[Data records]

--------------------------------

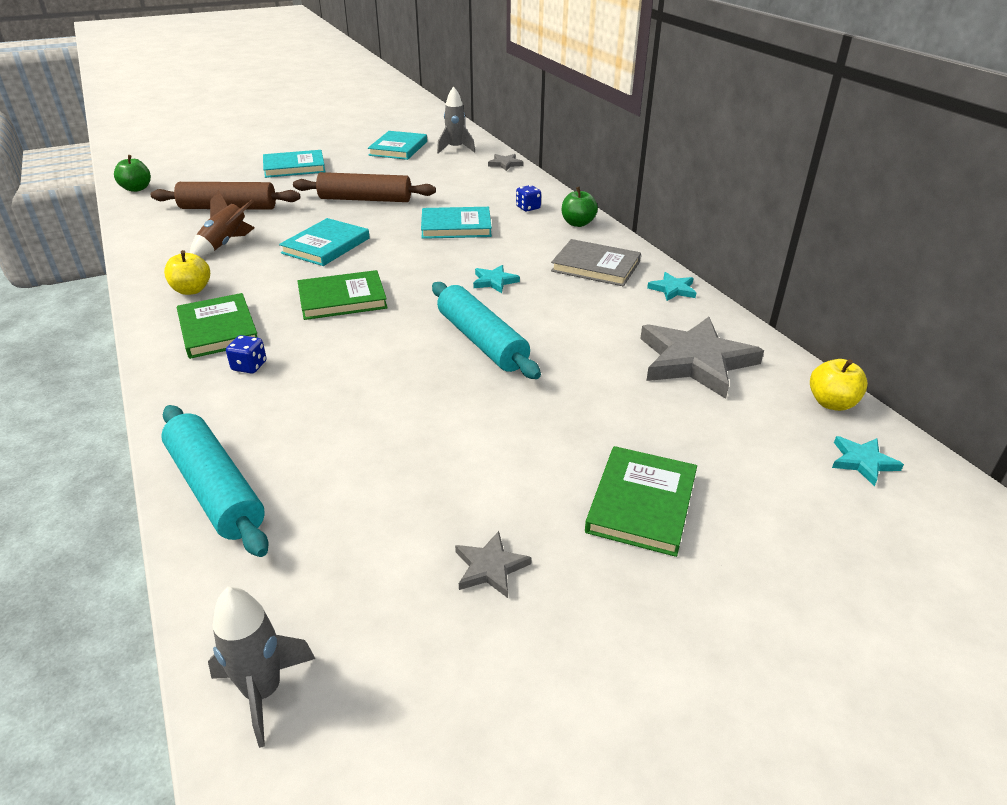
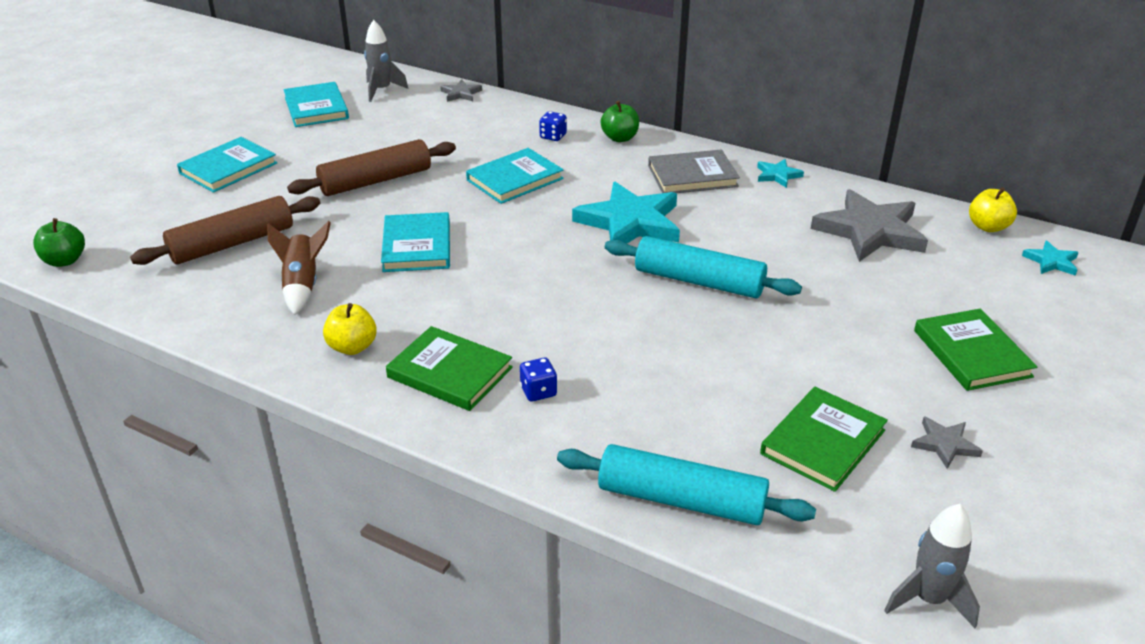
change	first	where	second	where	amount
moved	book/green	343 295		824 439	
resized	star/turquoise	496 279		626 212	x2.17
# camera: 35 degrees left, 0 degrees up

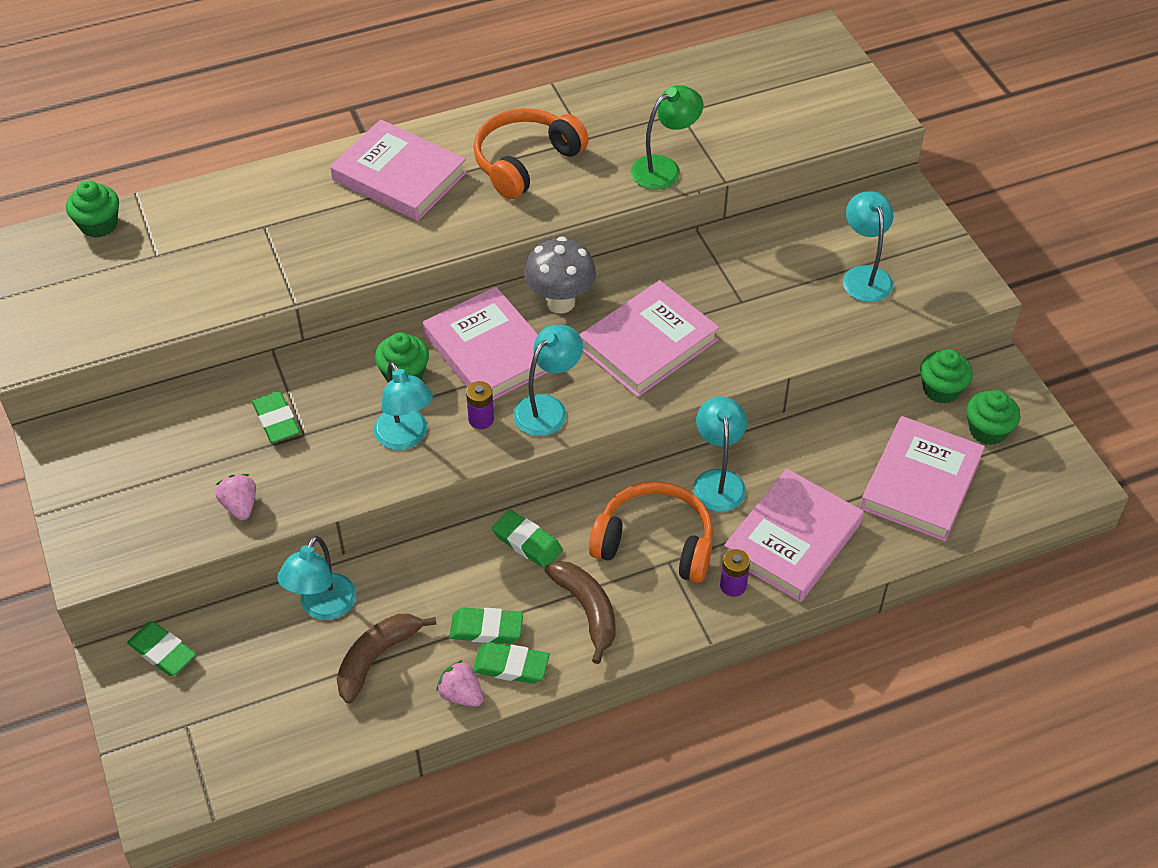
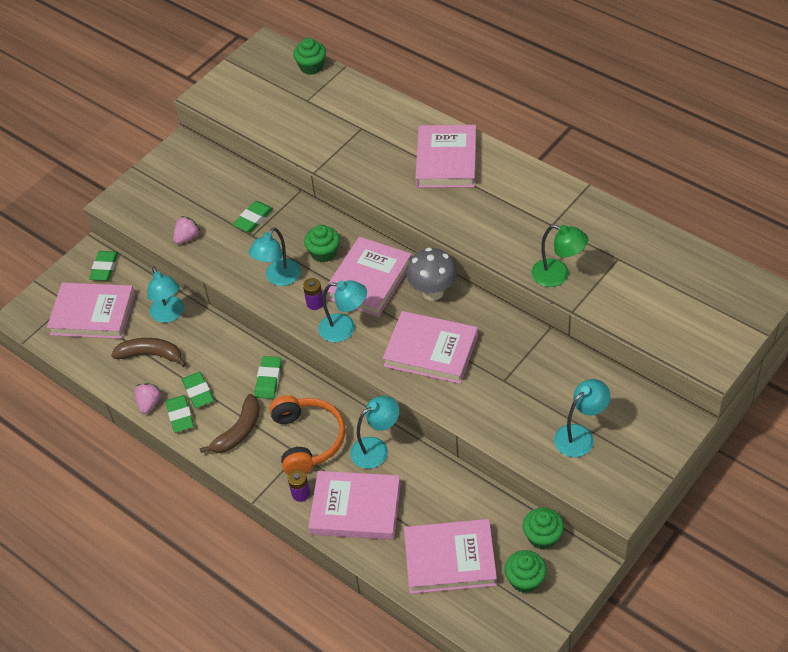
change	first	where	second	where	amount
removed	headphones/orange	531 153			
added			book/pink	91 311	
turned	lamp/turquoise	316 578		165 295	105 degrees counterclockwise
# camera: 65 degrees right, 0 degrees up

--------------------------------

» THE PROBLEM
Without any of the pictures, repeat the entries above word for word.

» THE COMPLETED TASK
change	first	where	second	where	amount
moved	book/green	343 295		824 439	
resized	star/turquoise	496 279		626 212	x2.17
# camera: 35 degrees left, 0 degrees up

change	first	where	second	where	amount
removed	headphones/orange	531 153			
added			book/pink	91 311	
turned	lamp/turquoise	316 578		165 295	105 degrees counterclockwise
# camera: 65 degrees right, 0 degrees up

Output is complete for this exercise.